→ WORK INSTRUCTION: Please produce a character-exact copy of the listing that follows, omitting all images.

→ GIVEN DATA:
※

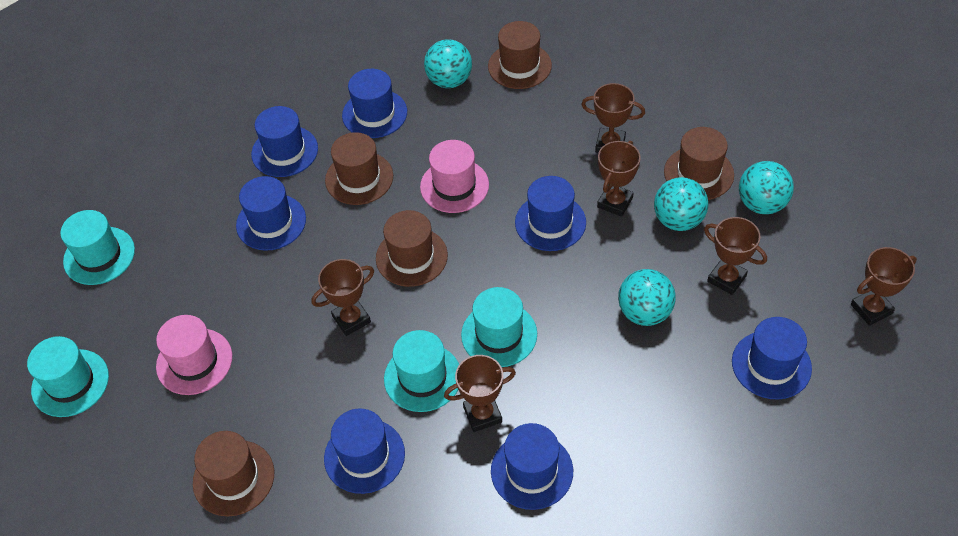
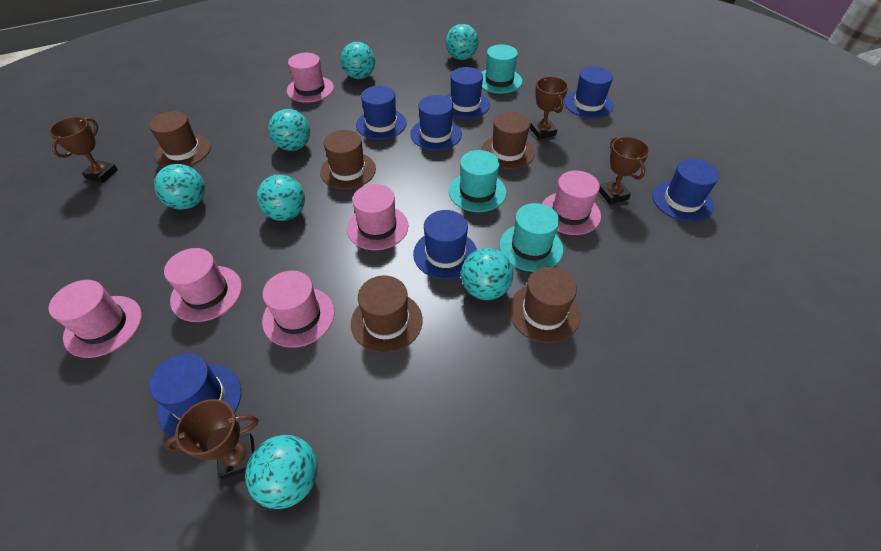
brown trophy: 6 -> 4
pink hat: 2 -> 6
turquoise ball: 4 -> 7
turquoise hat: 4 -> 3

※

→ WORKED SOLUTION:
brown trophy: 6 -> 4
pink hat: 2 -> 6
turquoise ball: 4 -> 7
turquoise hat: 4 -> 3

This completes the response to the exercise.